Items listed in a dataset
++++++++

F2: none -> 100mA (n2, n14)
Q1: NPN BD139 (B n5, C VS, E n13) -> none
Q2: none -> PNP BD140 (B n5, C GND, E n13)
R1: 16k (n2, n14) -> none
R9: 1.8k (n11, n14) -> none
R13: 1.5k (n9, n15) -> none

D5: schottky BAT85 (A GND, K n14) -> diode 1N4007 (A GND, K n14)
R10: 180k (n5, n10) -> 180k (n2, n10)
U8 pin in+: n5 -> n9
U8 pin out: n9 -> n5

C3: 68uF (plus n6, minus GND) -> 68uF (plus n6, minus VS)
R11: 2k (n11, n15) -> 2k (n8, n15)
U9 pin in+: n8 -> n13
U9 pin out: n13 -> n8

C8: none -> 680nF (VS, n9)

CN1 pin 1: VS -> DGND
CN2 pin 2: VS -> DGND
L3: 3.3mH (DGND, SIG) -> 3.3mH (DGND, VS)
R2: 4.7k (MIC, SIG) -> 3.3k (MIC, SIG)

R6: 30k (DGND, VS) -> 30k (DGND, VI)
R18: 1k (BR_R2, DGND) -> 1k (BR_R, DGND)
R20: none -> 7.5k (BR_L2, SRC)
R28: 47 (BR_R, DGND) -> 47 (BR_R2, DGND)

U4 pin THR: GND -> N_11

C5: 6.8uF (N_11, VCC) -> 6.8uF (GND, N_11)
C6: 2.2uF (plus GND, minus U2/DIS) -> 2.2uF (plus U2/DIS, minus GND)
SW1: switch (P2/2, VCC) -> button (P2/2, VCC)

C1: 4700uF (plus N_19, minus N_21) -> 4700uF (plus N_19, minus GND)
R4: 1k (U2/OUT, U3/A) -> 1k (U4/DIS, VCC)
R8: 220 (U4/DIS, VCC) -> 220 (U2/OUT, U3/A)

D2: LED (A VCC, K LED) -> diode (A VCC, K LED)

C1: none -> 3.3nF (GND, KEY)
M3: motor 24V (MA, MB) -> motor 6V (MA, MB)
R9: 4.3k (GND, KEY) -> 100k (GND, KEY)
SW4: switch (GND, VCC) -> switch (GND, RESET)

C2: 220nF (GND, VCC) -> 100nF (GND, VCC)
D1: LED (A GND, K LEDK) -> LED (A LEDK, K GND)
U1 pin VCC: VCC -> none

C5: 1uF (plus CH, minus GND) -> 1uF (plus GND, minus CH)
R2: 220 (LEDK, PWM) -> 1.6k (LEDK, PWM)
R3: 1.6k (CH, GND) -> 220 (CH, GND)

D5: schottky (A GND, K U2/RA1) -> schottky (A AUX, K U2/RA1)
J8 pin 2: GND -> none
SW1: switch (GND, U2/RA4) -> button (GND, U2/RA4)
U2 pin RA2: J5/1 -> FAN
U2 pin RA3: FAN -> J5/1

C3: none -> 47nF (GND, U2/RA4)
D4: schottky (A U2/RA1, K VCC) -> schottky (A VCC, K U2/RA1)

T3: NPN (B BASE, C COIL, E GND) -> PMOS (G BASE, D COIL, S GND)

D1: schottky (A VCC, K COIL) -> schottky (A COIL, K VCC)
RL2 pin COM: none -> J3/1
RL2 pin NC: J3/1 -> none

++++++++

→ **ABOUT THIS TASK**: Each line from the top of the entries above through the line containing "U8 pin out: n9 -> n5" must be transcribed exactly, and no other line may appear.

→ **SOLUTION TO THE EXERCISE**:
F2: none -> 100mA (n2, n14)
Q1: NPN BD139 (B n5, C VS, E n13) -> none
Q2: none -> PNP BD140 (B n5, C GND, E n13)
R1: 16k (n2, n14) -> none
R9: 1.8k (n11, n14) -> none
R13: 1.5k (n9, n15) -> none

D5: schottky BAT85 (A GND, K n14) -> diode 1N4007 (A GND, K n14)
R10: 180k (n5, n10) -> 180k (n2, n10)
U8 pin in+: n5 -> n9
U8 pin out: n9 -> n5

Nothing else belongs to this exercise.